Task brief:
Tell how many lines in the data below contain "white", using one number as the whole reply.

Exercise input below:

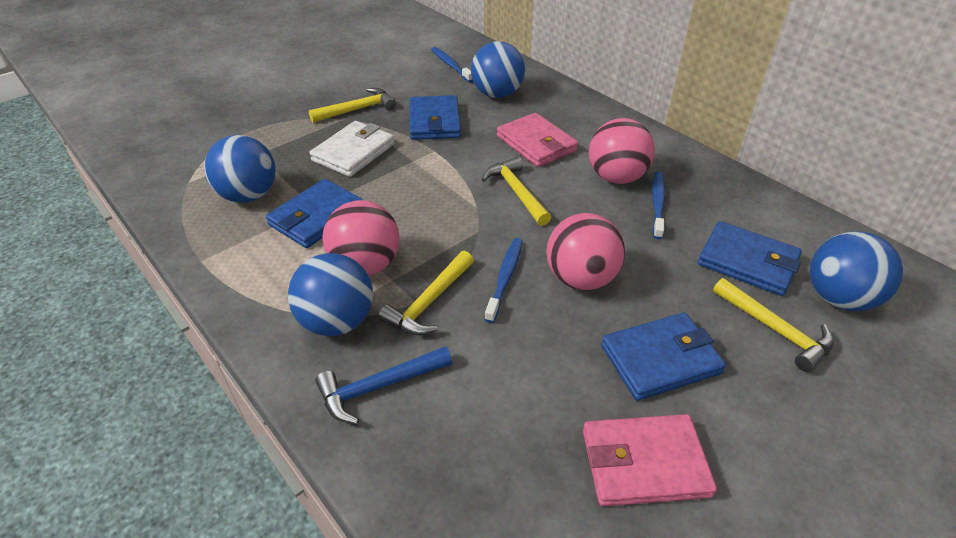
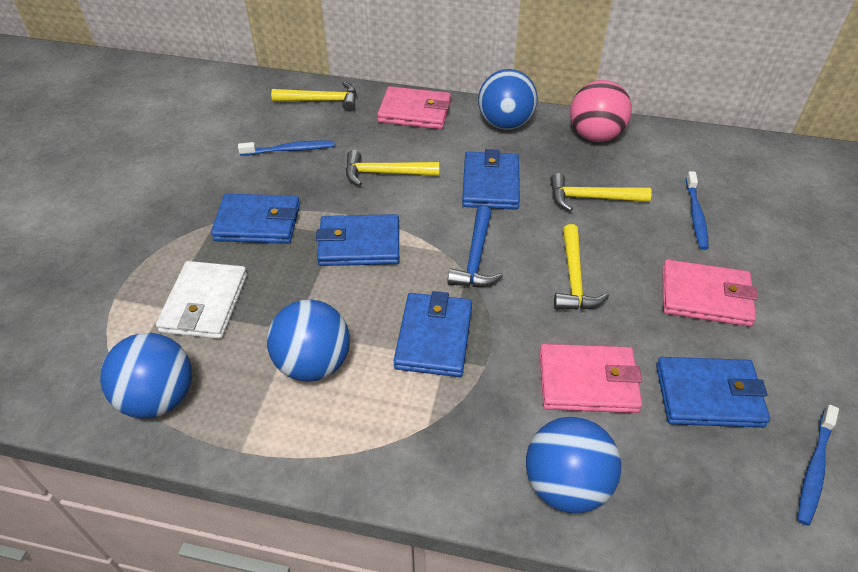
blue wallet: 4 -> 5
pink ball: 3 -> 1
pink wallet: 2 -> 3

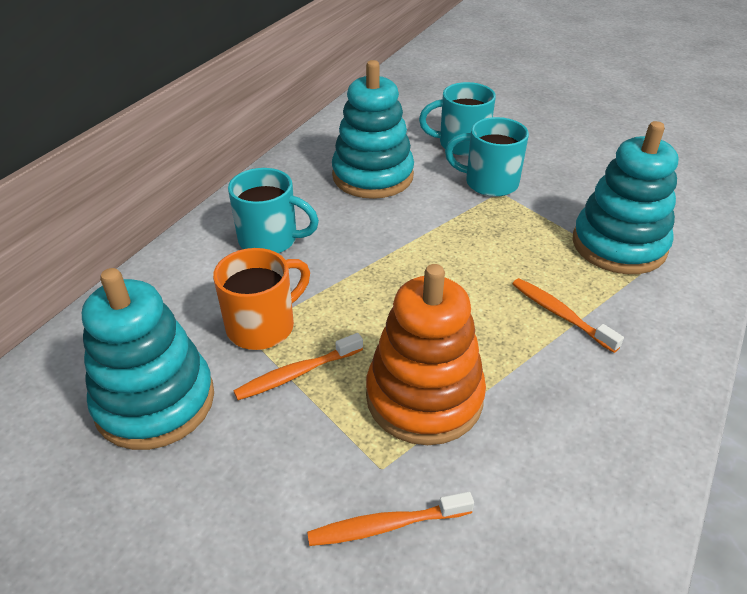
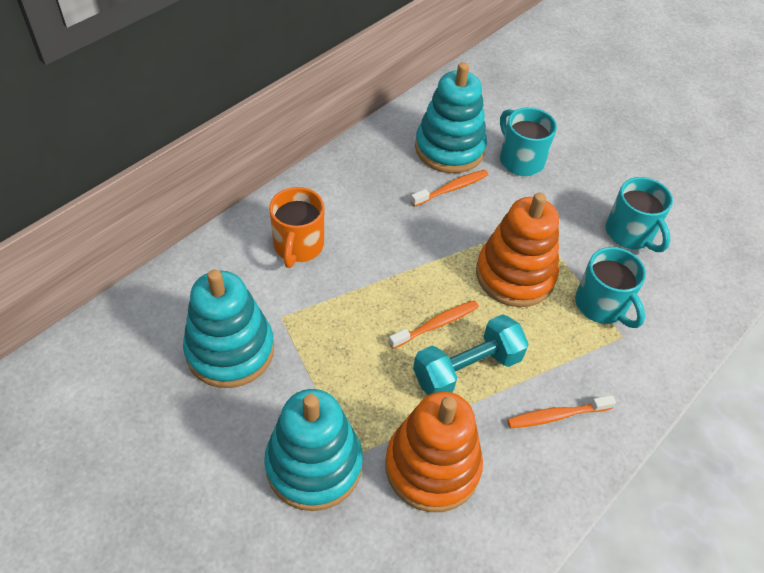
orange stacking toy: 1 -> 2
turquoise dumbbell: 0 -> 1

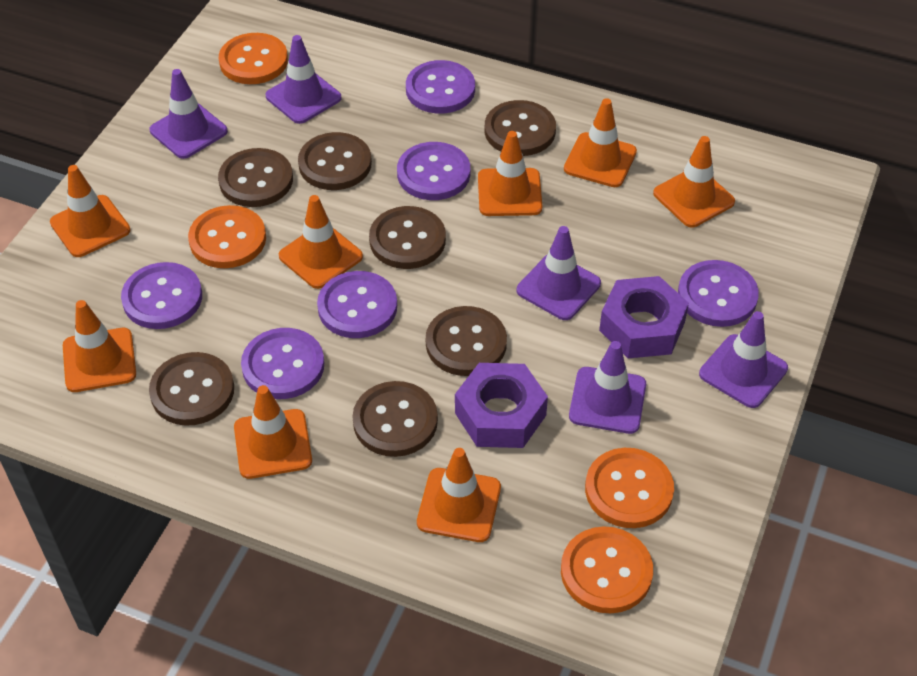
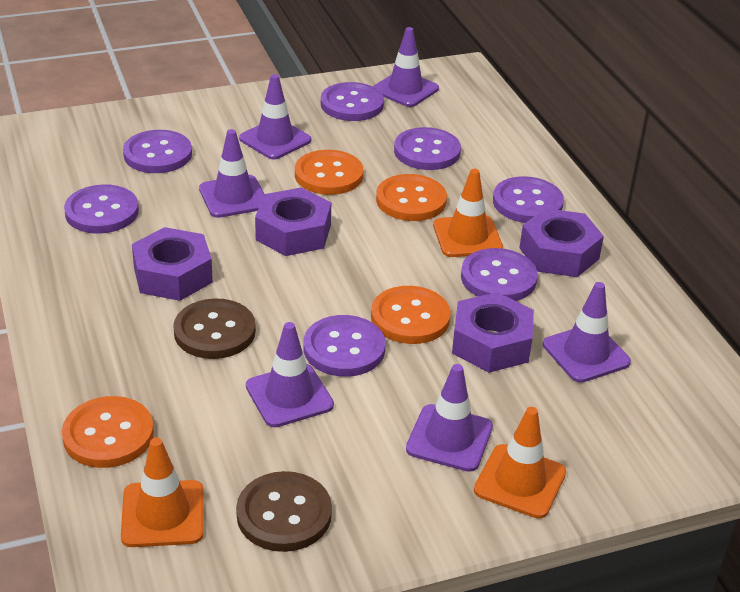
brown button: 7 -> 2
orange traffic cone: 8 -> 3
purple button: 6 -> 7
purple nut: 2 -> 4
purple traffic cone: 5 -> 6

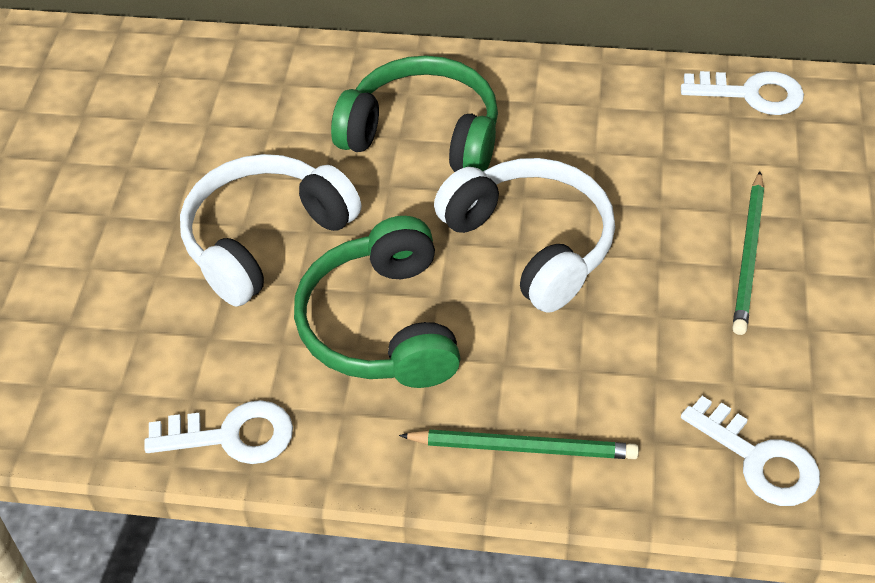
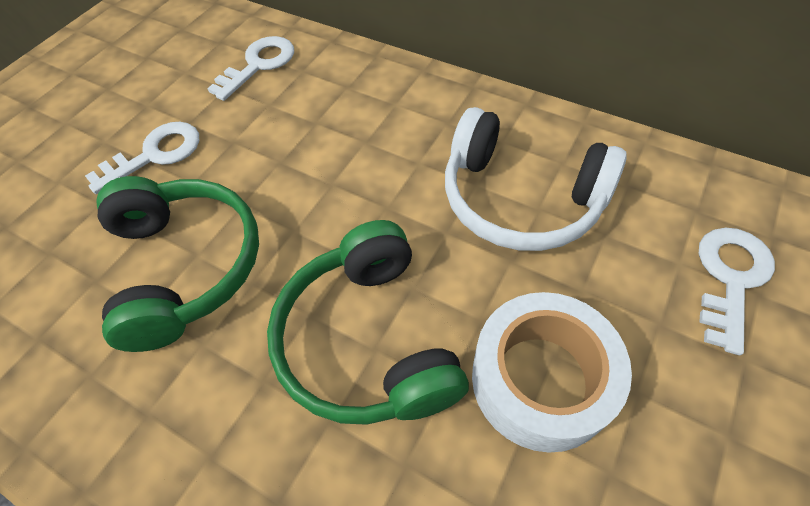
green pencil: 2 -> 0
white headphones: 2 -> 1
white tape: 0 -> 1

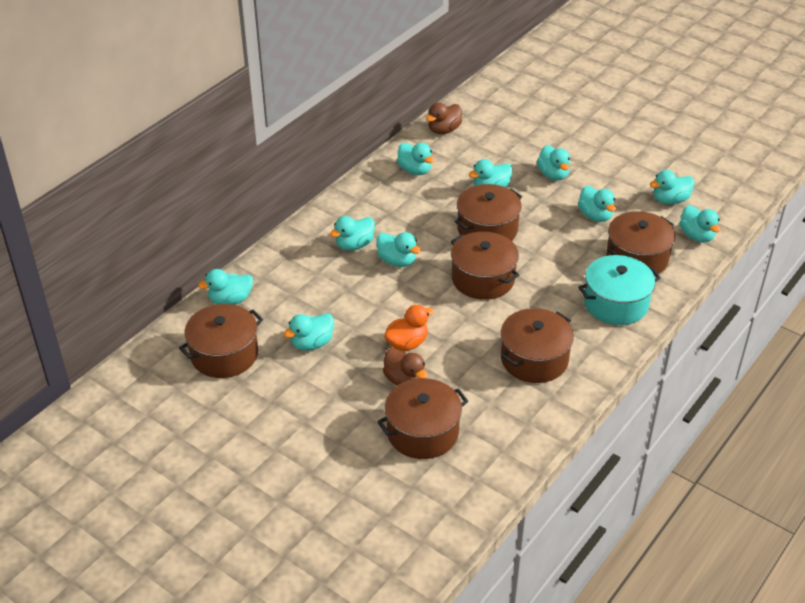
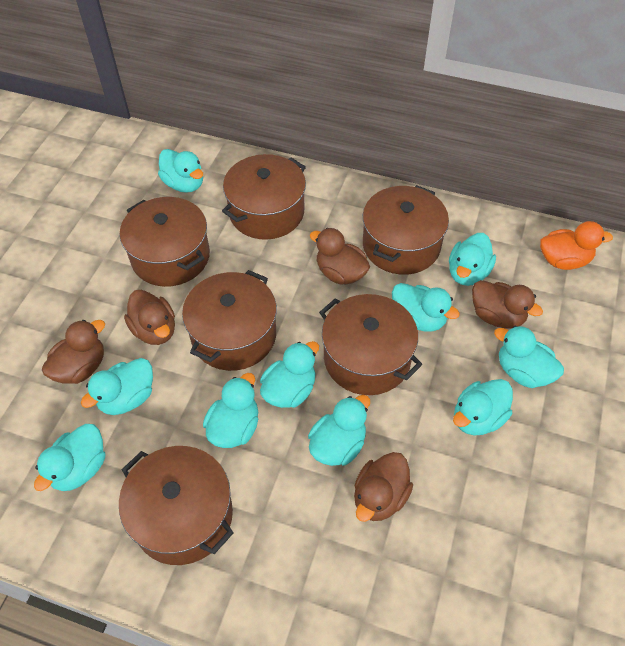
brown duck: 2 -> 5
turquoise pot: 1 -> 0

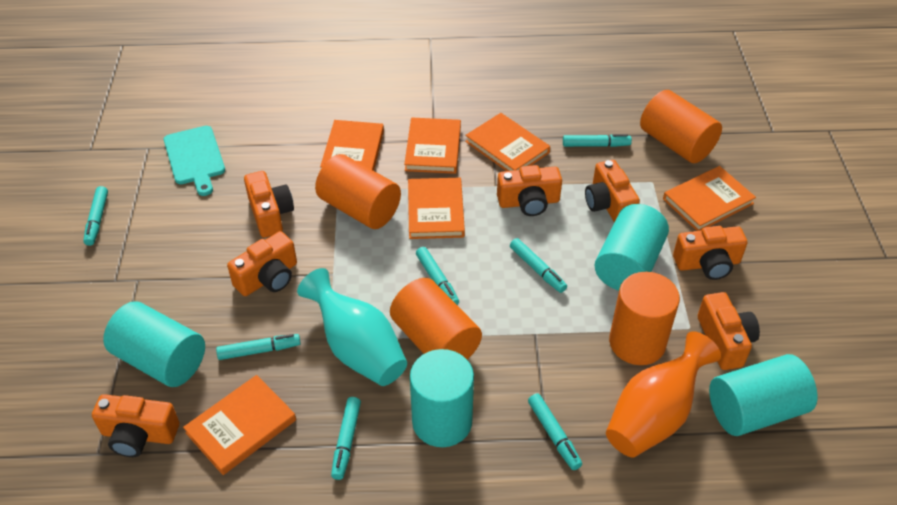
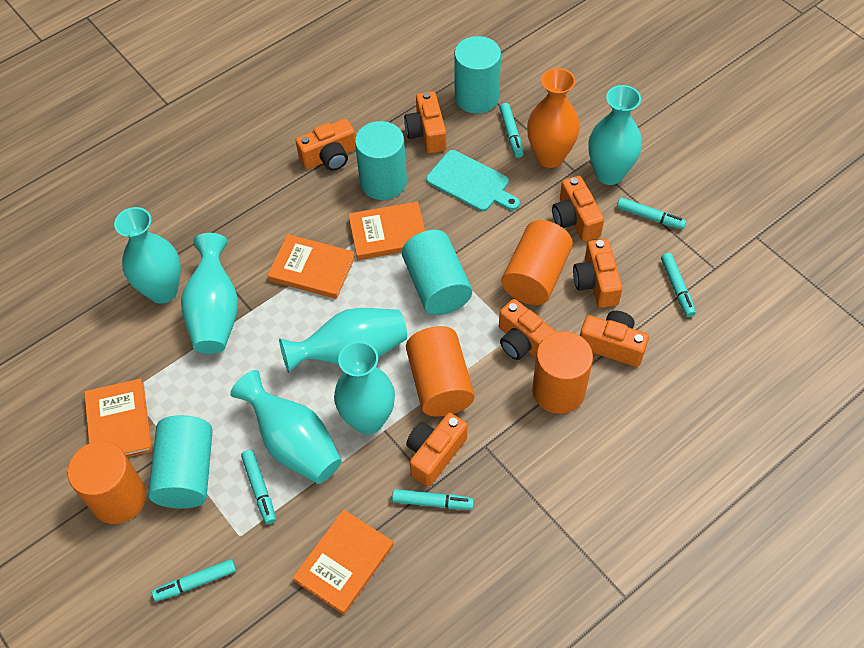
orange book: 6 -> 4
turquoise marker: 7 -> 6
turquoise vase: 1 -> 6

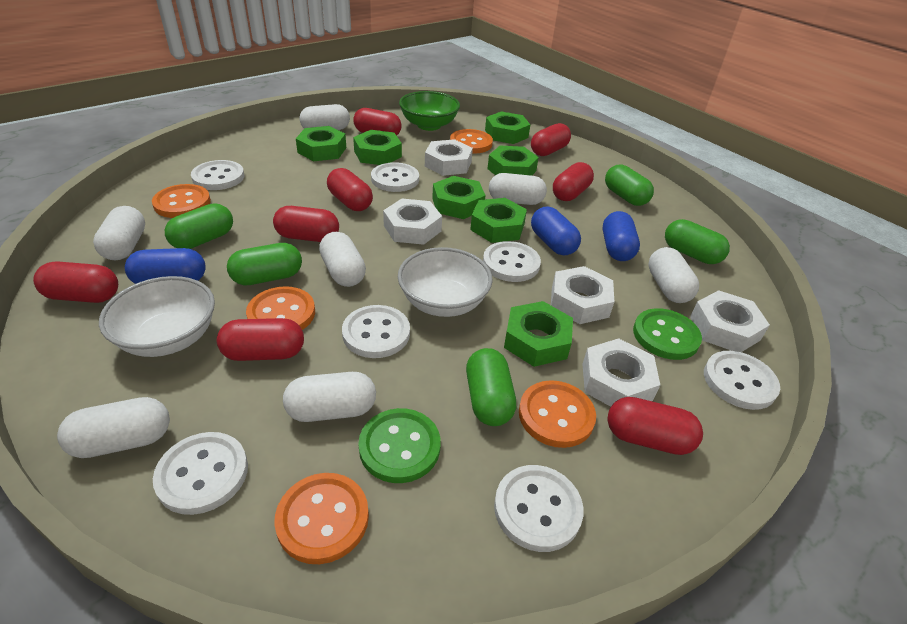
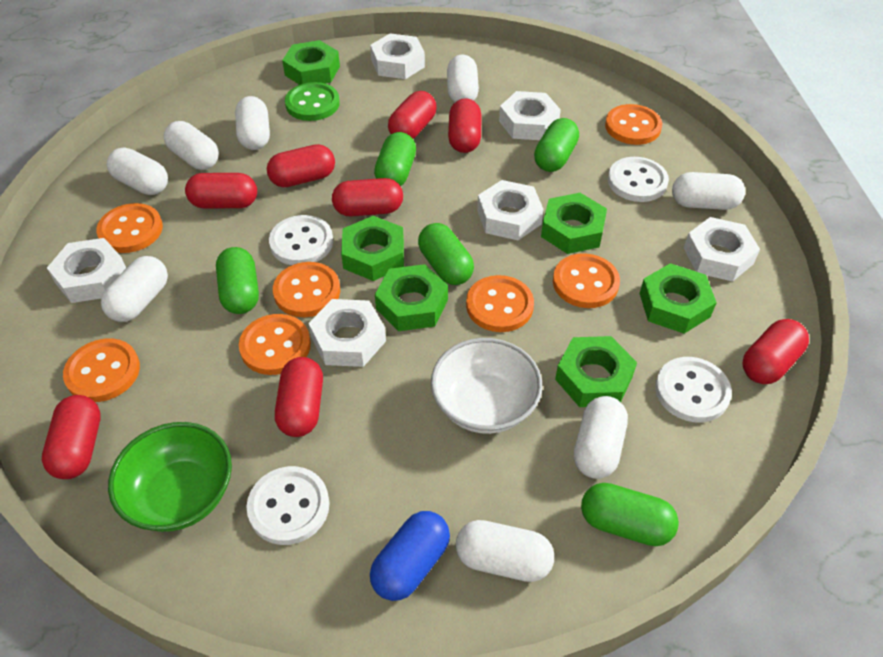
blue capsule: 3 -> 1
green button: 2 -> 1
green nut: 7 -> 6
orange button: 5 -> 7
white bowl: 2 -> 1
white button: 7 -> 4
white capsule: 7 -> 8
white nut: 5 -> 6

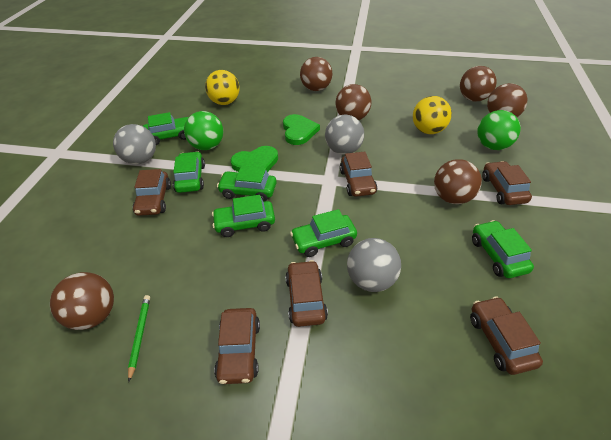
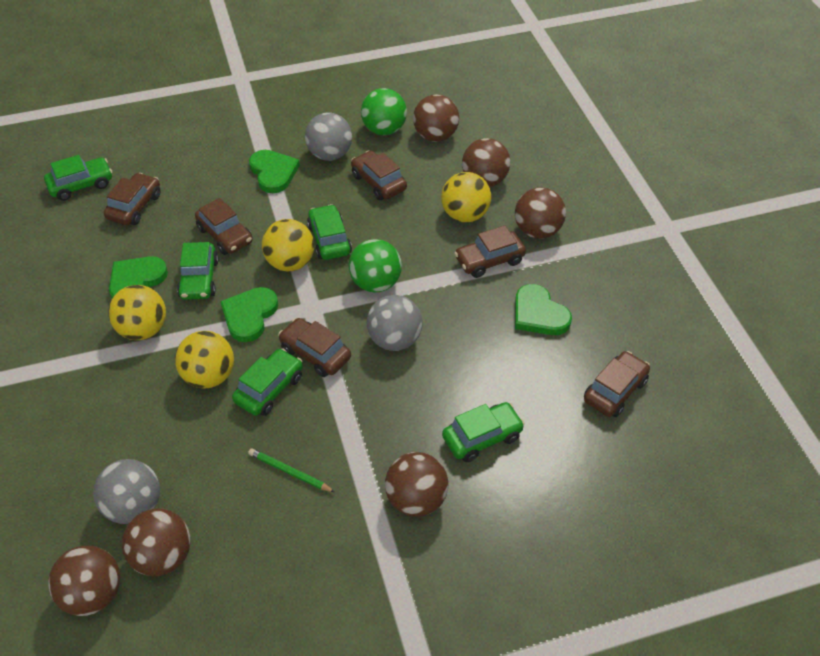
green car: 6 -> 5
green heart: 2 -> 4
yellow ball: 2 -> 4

End of Exercise input.

Exercise result:
6